EXERCISE PROMPT:
Word for word, reproduce the data that follows.

━━ SUPPLIED RECORDS

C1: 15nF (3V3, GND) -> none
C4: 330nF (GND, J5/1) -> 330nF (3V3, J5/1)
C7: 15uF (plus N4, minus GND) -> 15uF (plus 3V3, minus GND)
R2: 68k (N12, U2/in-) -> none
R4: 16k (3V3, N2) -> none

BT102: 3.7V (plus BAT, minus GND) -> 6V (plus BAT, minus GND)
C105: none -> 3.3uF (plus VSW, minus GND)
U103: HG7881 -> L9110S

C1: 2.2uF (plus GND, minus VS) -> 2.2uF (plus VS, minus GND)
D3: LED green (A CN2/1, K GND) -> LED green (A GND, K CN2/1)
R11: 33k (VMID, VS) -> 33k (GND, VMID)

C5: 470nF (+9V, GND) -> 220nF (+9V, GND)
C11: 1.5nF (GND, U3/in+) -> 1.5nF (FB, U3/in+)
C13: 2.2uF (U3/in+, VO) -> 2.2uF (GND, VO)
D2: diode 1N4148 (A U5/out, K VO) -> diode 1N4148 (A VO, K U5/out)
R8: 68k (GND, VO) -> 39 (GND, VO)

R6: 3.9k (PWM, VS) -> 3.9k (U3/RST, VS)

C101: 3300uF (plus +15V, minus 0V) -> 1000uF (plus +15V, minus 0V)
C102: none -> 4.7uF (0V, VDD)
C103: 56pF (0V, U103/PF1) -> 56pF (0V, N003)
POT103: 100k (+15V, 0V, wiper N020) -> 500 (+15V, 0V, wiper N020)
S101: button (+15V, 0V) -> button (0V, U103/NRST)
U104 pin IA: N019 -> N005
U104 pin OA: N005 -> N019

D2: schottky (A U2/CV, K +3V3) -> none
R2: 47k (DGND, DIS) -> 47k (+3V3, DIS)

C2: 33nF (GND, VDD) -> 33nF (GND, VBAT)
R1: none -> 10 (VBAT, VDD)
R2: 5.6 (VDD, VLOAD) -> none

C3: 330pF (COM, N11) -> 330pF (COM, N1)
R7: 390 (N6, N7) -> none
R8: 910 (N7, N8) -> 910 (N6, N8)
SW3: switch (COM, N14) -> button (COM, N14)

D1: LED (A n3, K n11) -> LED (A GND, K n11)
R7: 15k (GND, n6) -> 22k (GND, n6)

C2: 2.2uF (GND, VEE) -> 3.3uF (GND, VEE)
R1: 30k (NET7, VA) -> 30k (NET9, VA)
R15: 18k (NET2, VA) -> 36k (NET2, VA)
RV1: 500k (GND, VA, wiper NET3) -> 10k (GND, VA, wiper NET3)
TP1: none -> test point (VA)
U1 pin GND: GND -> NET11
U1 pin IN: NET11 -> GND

━━━━

RESPONSE BOX:
C1: 15nF (3V3, GND) -> none
C4: 330nF (GND, J5/1) -> 330nF (3V3, J5/1)
C7: 15uF (plus N4, minus GND) -> 15uF (plus 3V3, minus GND)
R2: 68k (N12, U2/in-) -> none
R4: 16k (3V3, N2) -> none

BT102: 3.7V (plus BAT, minus GND) -> 6V (plus BAT, minus GND)
C105: none -> 3.3uF (plus VSW, minus GND)
U103: HG7881 -> L9110S

C1: 2.2uF (plus GND, minus VS) -> 2.2uF (plus VS, minus GND)
D3: LED green (A CN2/1, K GND) -> LED green (A GND, K CN2/1)
R11: 33k (VMID, VS) -> 33k (GND, VMID)

C5: 470nF (+9V, GND) -> 220nF (+9V, GND)
C11: 1.5nF (GND, U3/in+) -> 1.5nF (FB, U3/in+)
C13: 2.2uF (U3/in+, VO) -> 2.2uF (GND, VO)
D2: diode 1N4148 (A U5/out, K VO) -> diode 1N4148 (A VO, K U5/out)
R8: 68k (GND, VO) -> 39 (GND, VO)

R6: 3.9k (PWM, VS) -> 3.9k (U3/RST, VS)

C101: 3300uF (plus +15V, minus 0V) -> 1000uF (plus +15V, minus 0V)
C102: none -> 4.7uF (0V, VDD)
C103: 56pF (0V, U103/PF1) -> 56pF (0V, N003)
POT103: 100k (+15V, 0V, wiper N020) -> 500 (+15V, 0V, wiper N020)
S101: button (+15V, 0V) -> button (0V, U103/NRST)
U104 pin IA: N019 -> N005
U104 pin OA: N005 -> N019

D2: schottky (A U2/CV, K +3V3) -> none
R2: 47k (DGND, DIS) -> 47k (+3V3, DIS)

C2: 33nF (GND, VDD) -> 33nF (GND, VBAT)
R1: none -> 10 (VBAT, VDD)
R2: 5.6 (VDD, VLOAD) -> none

C3: 330pF (COM, N11) -> 330pF (COM, N1)
R7: 390 (N6, N7) -> none
R8: 910 (N7, N8) -> 910 (N6, N8)
SW3: switch (COM, N14) -> button (COM, N14)

D1: LED (A n3, K n11) -> LED (A GND, K n11)
R7: 15k (GND, n6) -> 22k (GND, n6)

C2: 2.2uF (GND, VEE) -> 3.3uF (GND, VEE)
R1: 30k (NET7, VA) -> 30k (NET9, VA)
R15: 18k (NET2, VA) -> 36k (NET2, VA)
RV1: 500k (GND, VA, wiper NET3) -> 10k (GND, VA, wiper NET3)
TP1: none -> test point (VA)
U1 pin GND: GND -> NET11
U1 pin IN: NET11 -> GND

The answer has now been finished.